What to work on:
Nothing but the line with "(544, 264) = (639, 309): black" and the lines after it should appear, each retyped exactly as in the listing.
Segment Open
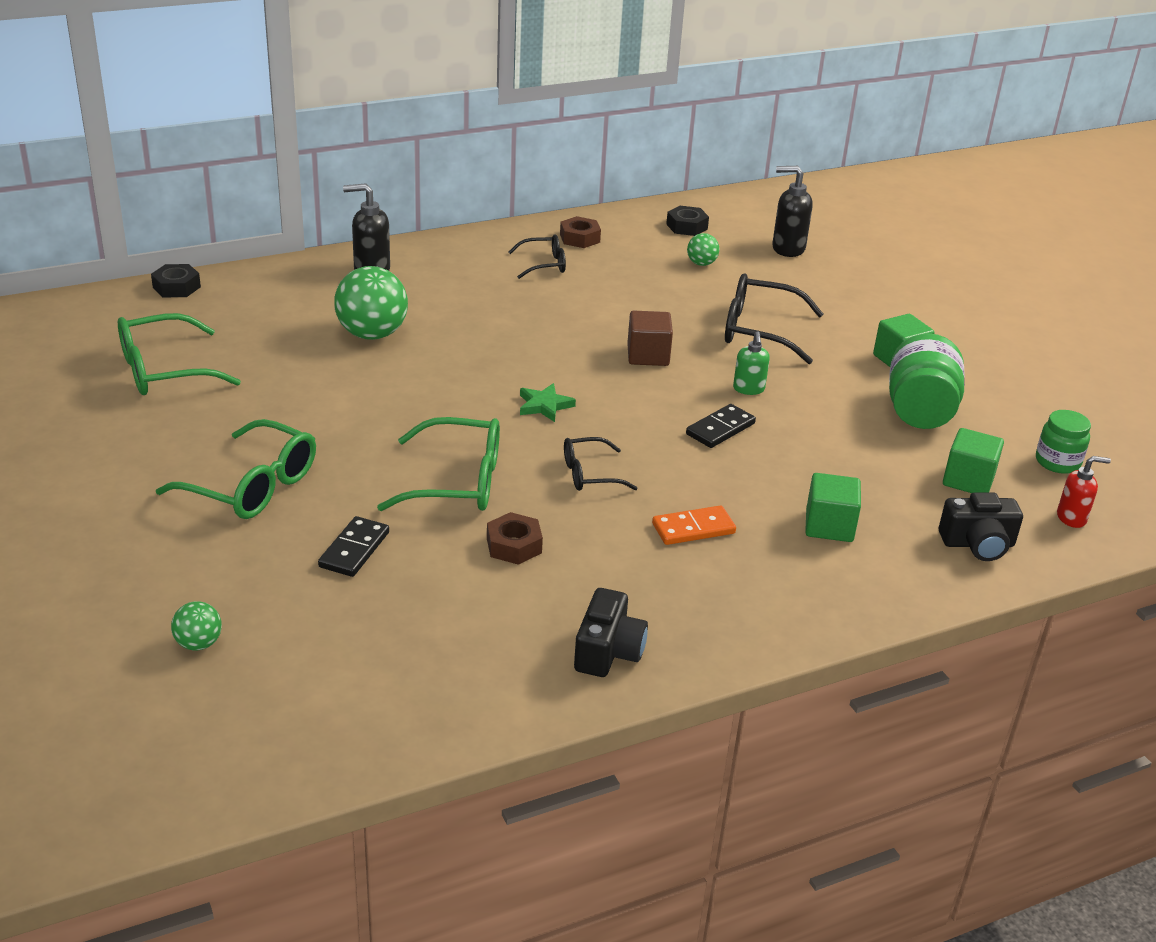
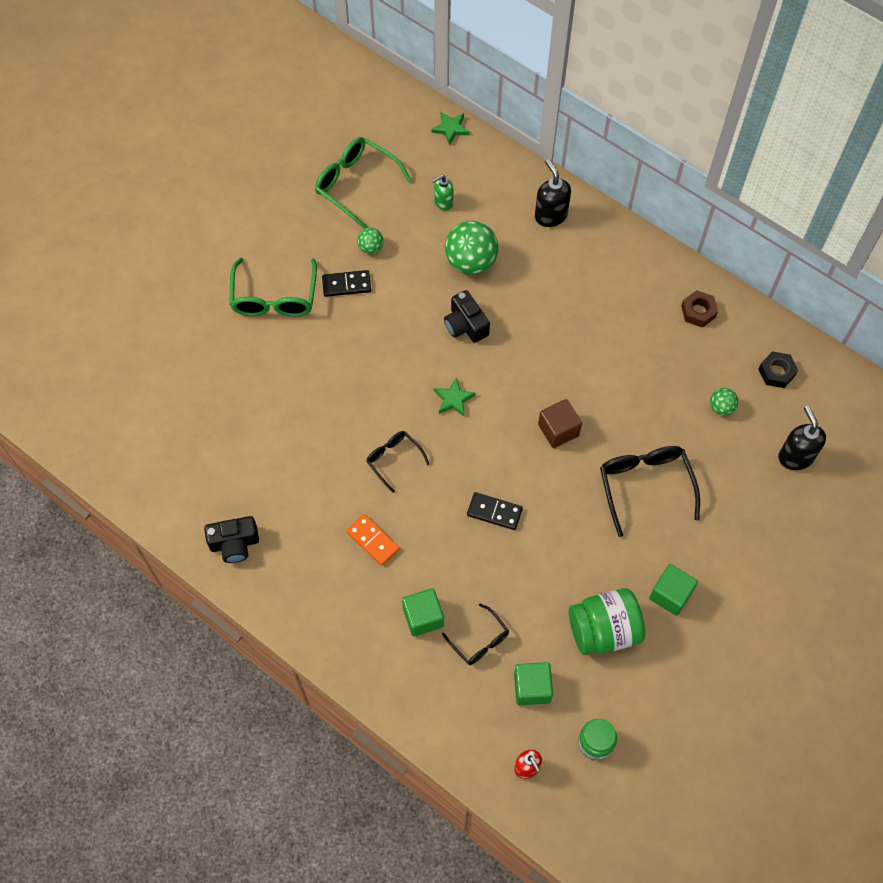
camera: 65 degrees right, 30 degrees up
(176, 287) = (450, 128): black nut -> green star
(199, 644) = (137, 355): green ball -> green ball (370, 248)
(354, 550) = (249, 378): black domino -> black domino (346, 285)
(458, 482) = (342, 394): green glasses -> none
(514, 545) = (299, 453): brown nut -> none
(544, 264) = (639, 309): black glasses -> black glasses (479, 641)
(748, 389) = (557, 510): green soap dispenser -> green soap dispenser (443, 202)
(977, 544) = (458, 714): black camera -> black camera (465, 325)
Segment Closed
Written answer:
(544, 264) = (639, 309): black glasses -> black glasses (479, 641)
(748, 389) = (557, 510): green soap dispenser -> green soap dispenser (443, 202)
(977, 544) = (458, 714): black camera -> black camera (465, 325)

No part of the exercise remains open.